*** Begin section ***

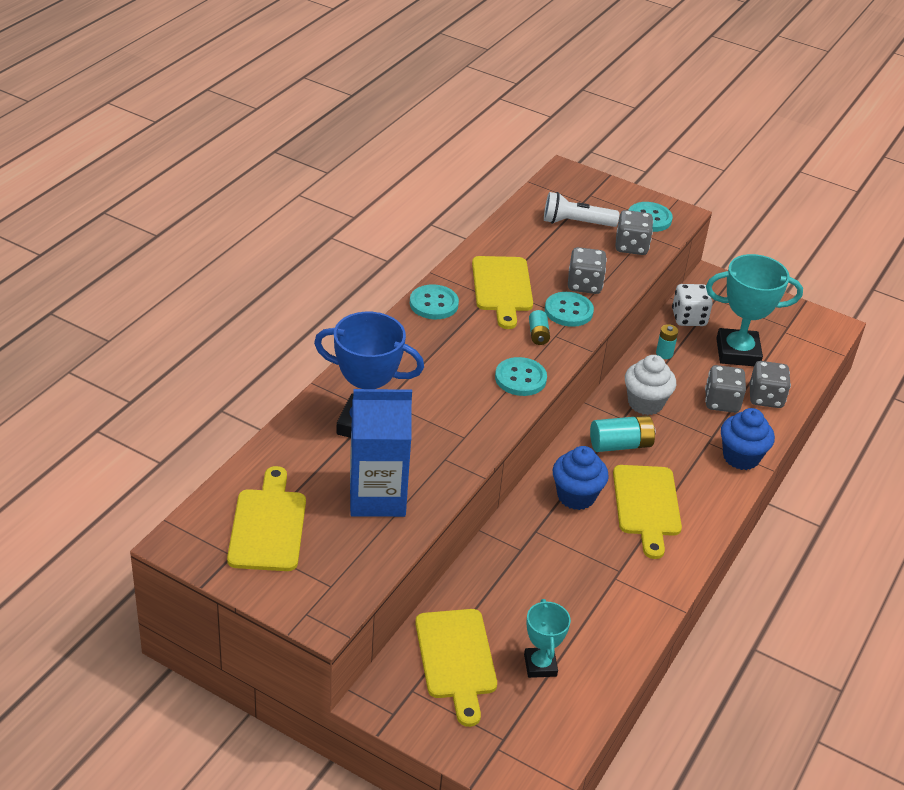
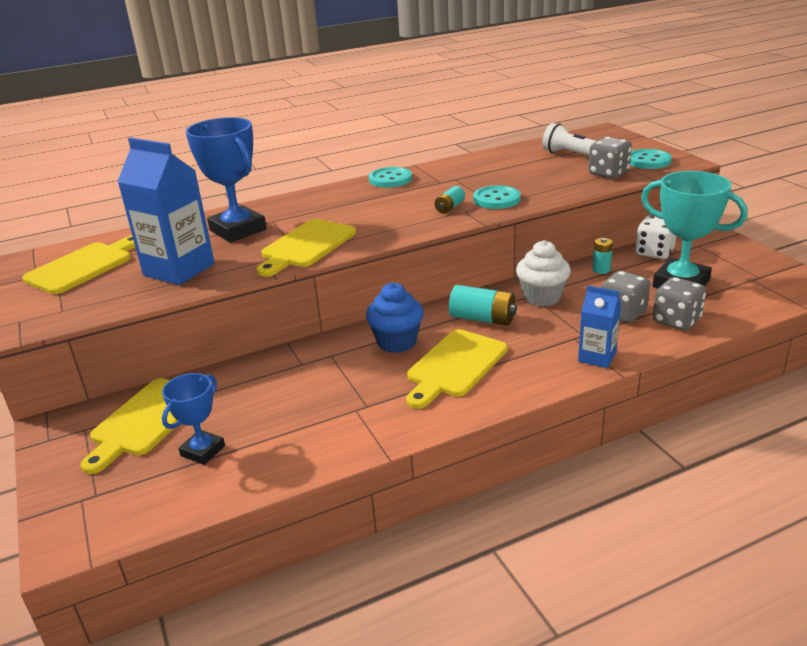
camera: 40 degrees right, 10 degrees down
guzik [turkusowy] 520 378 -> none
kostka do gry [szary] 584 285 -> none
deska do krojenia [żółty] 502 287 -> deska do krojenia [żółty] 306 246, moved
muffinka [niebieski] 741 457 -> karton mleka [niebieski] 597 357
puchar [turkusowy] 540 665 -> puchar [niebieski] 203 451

*** End section ***

_What needs to be done_
Return all the material exactly, pictures excluded.

_Result_
camera: 40 degrees right, 10 degrees down
guzik [turkusowy] 520 378 -> none
kostka do gry [szary] 584 285 -> none
deska do krojenia [żółty] 502 287 -> deska do krojenia [żółty] 306 246, moved
muffinka [niebieski] 741 457 -> karton mleka [niebieski] 597 357
puchar [turkusowy] 540 665 -> puchar [niebieski] 203 451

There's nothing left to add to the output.